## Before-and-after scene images

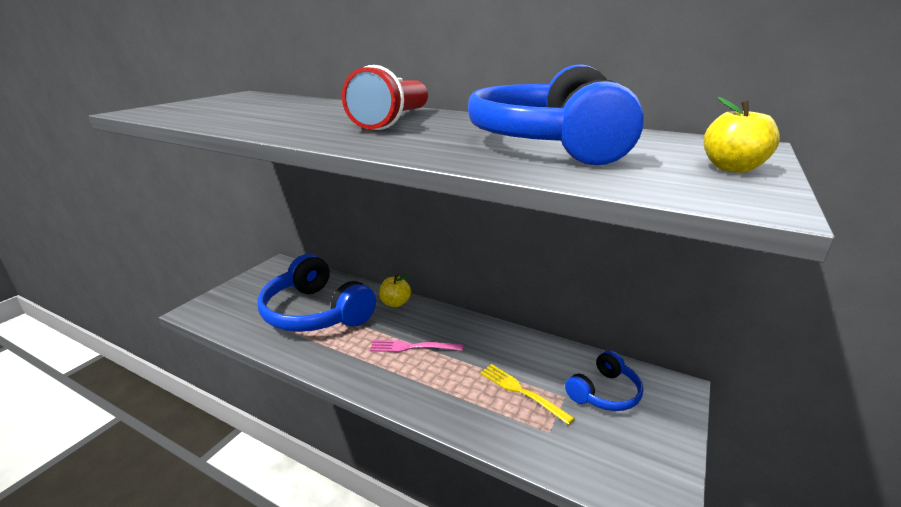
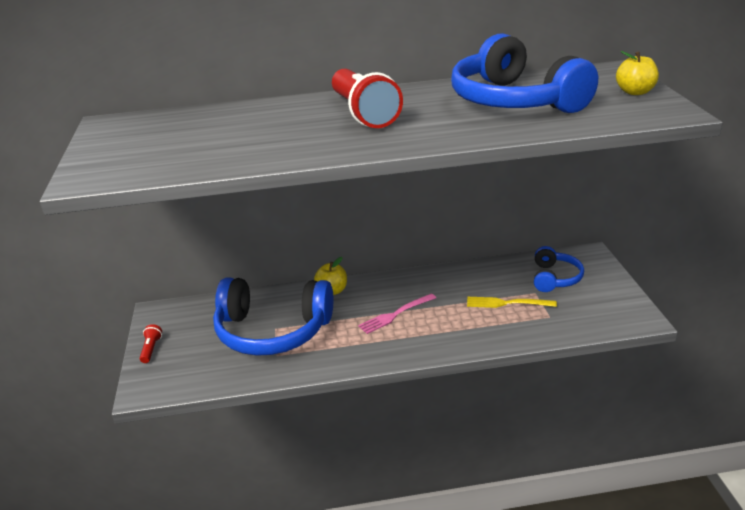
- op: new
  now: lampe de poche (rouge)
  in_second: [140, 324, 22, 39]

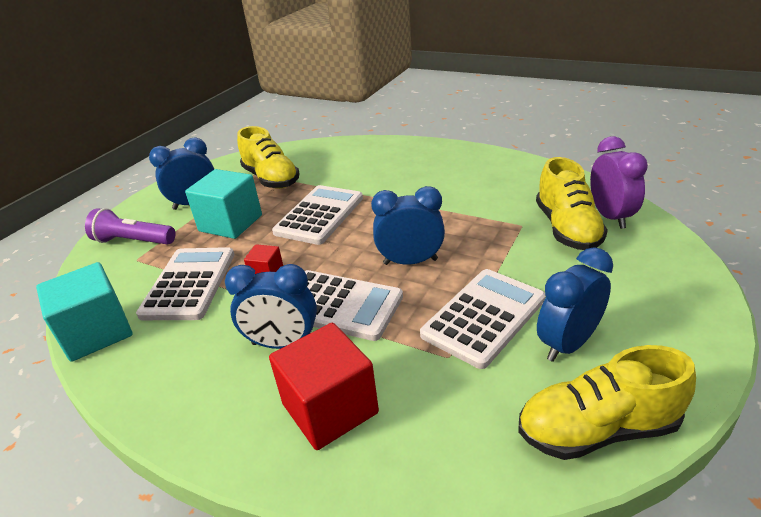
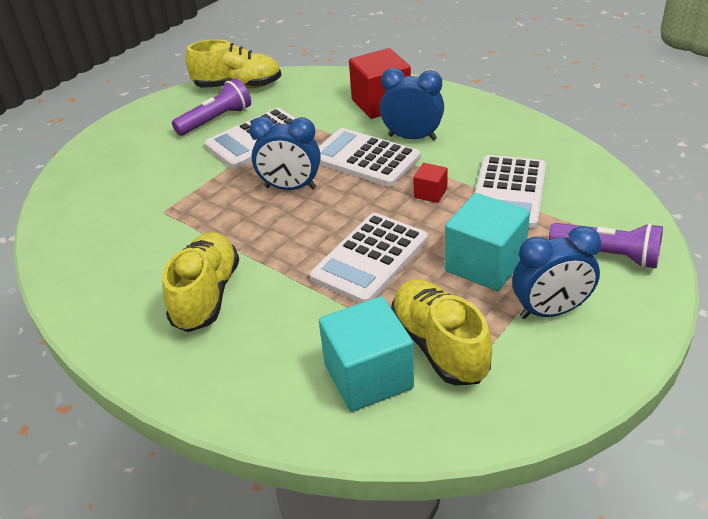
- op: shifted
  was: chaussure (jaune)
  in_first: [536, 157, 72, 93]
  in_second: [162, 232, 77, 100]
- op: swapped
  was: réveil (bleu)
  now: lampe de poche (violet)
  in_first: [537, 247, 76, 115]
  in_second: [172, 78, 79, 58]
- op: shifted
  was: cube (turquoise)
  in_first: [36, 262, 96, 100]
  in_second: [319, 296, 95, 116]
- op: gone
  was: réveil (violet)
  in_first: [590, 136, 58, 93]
* * *
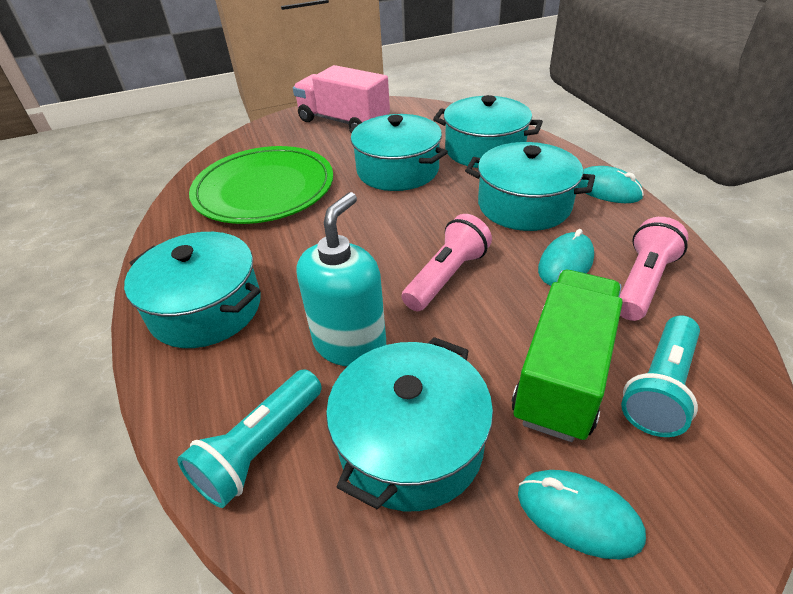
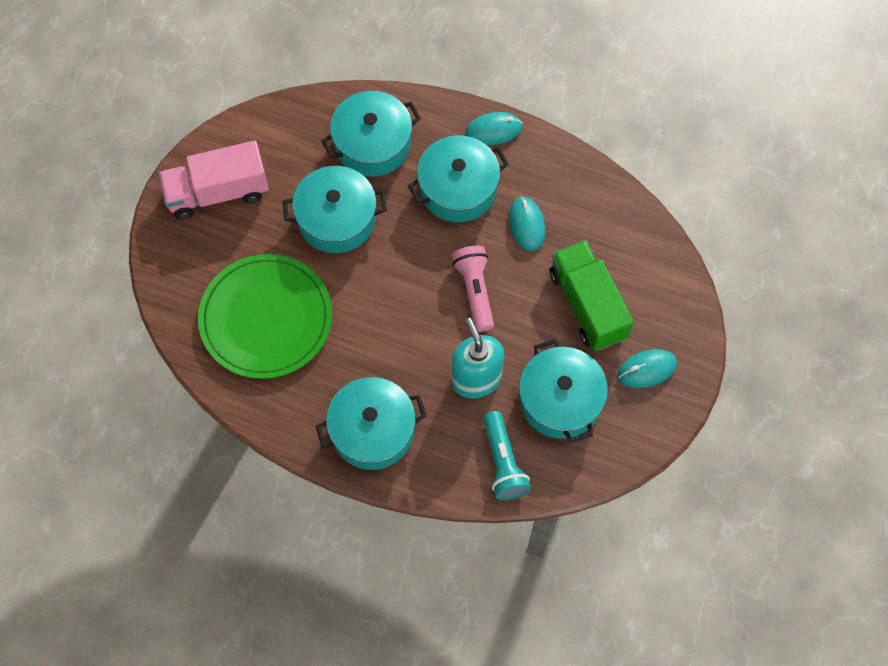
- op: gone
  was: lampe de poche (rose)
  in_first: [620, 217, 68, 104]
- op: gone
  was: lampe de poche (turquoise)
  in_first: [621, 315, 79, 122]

## Exercise aim
Would you give again, exactly, the lines in the data above that run from the line containing "now: lampe de poche (rouge)" to the line containing "in_first: [590, 136, 58, 93]"? Include both ends and no pictures.

## Reply to the exercise
  now: lampe de poche (rouge)
  in_second: [140, 324, 22, 39]

- op: shifted
  was: chaussure (jaune)
  in_first: [536, 157, 72, 93]
  in_second: [162, 232, 77, 100]
- op: swapped
  was: réveil (bleu)
  now: lampe de poche (violet)
  in_first: [537, 247, 76, 115]
  in_second: [172, 78, 79, 58]
- op: shifted
  was: cube (turquoise)
  in_first: [36, 262, 96, 100]
  in_second: [319, 296, 95, 116]
- op: gone
  was: réveil (violet)
  in_first: [590, 136, 58, 93]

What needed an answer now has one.